WORK INSTRUCTION ::
Could you give back the records exactly, taking out the pictures?

DATA TO USE ::
◆ ◆ ◆ ◆ ◆

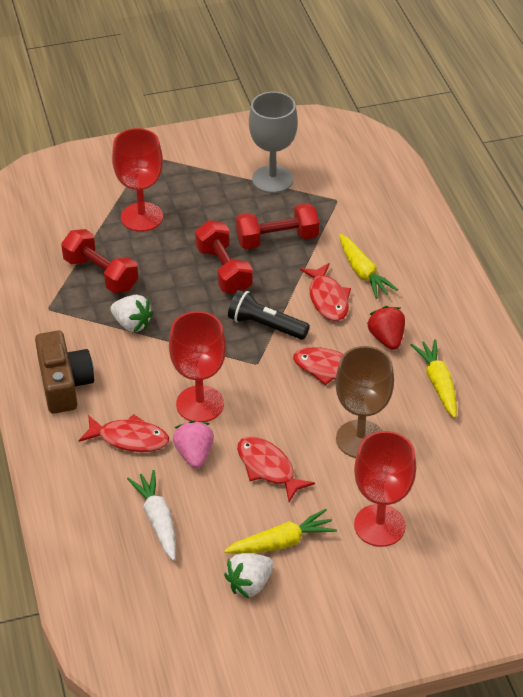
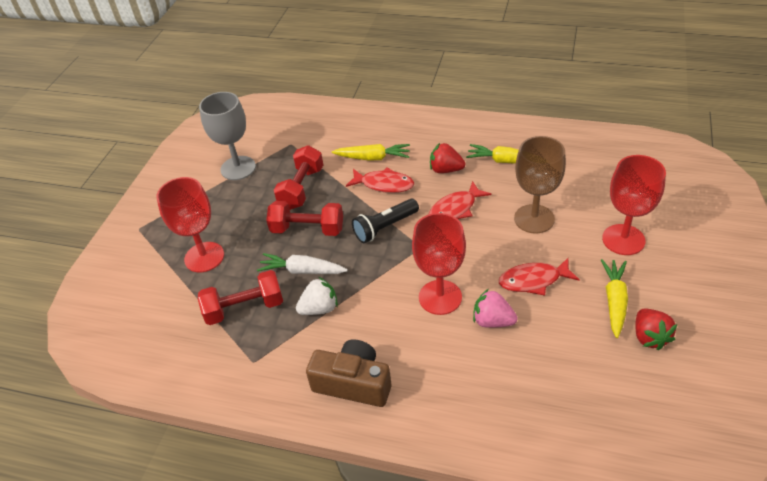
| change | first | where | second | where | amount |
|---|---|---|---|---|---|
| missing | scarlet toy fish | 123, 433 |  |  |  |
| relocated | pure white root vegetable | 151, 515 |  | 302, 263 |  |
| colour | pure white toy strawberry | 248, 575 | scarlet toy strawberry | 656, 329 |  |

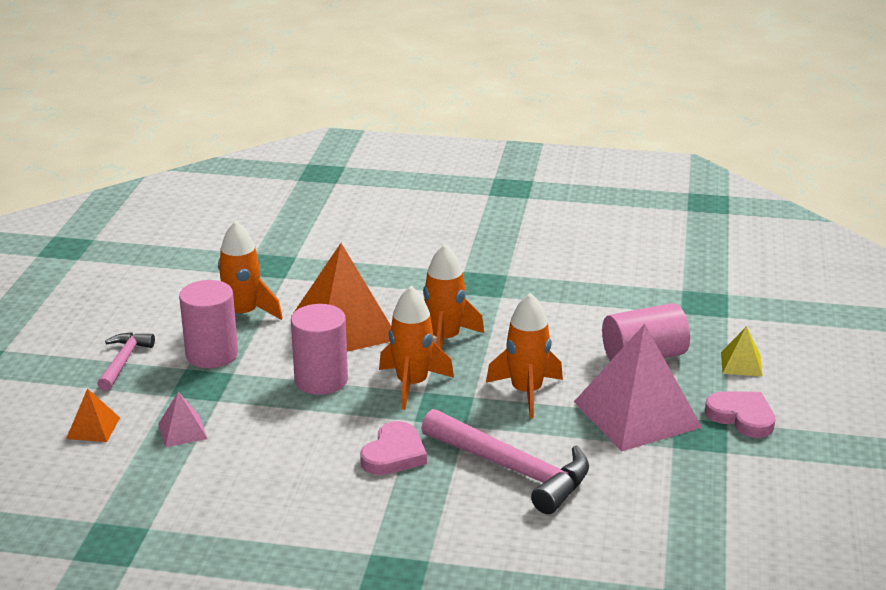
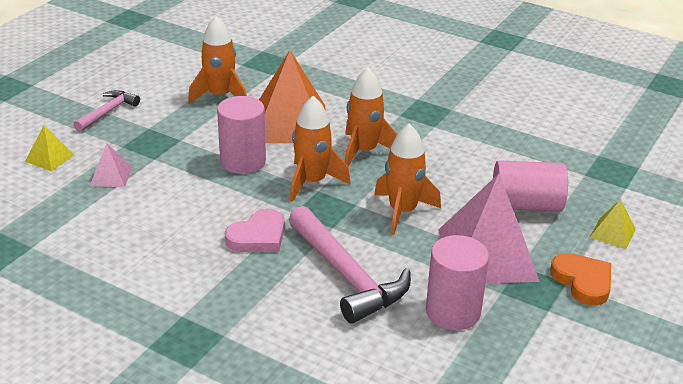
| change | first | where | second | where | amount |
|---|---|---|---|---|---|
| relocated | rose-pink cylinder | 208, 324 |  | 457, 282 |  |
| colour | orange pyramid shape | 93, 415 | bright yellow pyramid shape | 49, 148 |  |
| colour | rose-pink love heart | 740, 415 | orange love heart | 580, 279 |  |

◆ ◆ ◆ ◆ ◆

SOLUTION FOR THIS EXERCISE ::
| change | first | where | second | where | amount |
|---|---|---|---|---|---|
| missing | scarlet toy fish | 123, 433 |  |  |  |
| relocated | pure white root vegetable | 151, 515 |  | 302, 263 |  |
| colour | pure white toy strawberry | 248, 575 | scarlet toy strawberry | 656, 329 |  |

| change | first | where | second | where | amount |
|---|---|---|---|---|---|
| relocated | rose-pink cylinder | 208, 324 |  | 457, 282 |  |
| colour | orange pyramid shape | 93, 415 | bright yellow pyramid shape | 49, 148 |  |
| colour | rose-pink love heart | 740, 415 | orange love heart | 580, 279 |  |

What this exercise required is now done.